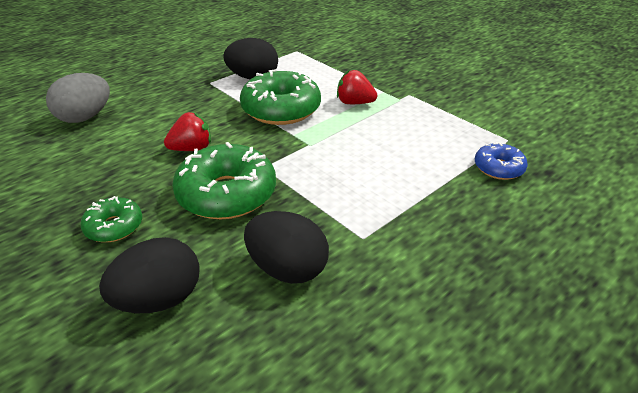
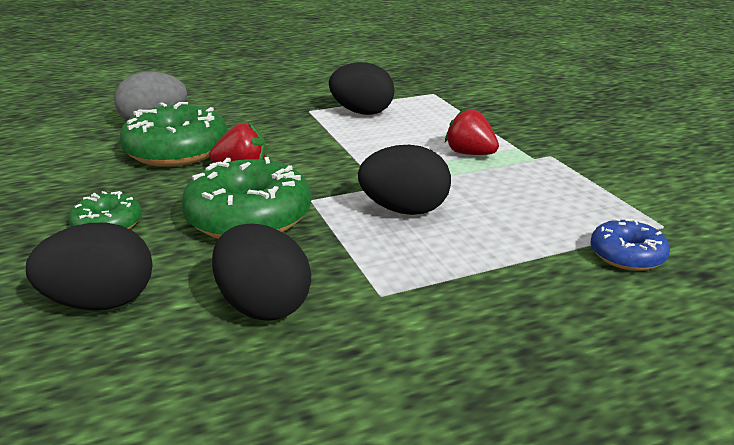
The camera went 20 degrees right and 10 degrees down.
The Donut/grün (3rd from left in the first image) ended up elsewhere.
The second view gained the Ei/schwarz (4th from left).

» Assigned task
Reproduce the listing above exactly, excluding all pictures.

» Finished task
The camera went 20 degrees right and 10 degrees down.
The Donut/grün (3rd from left in the first image) ended up elsewhere.
The second view gained the Ei/schwarz (4th from left).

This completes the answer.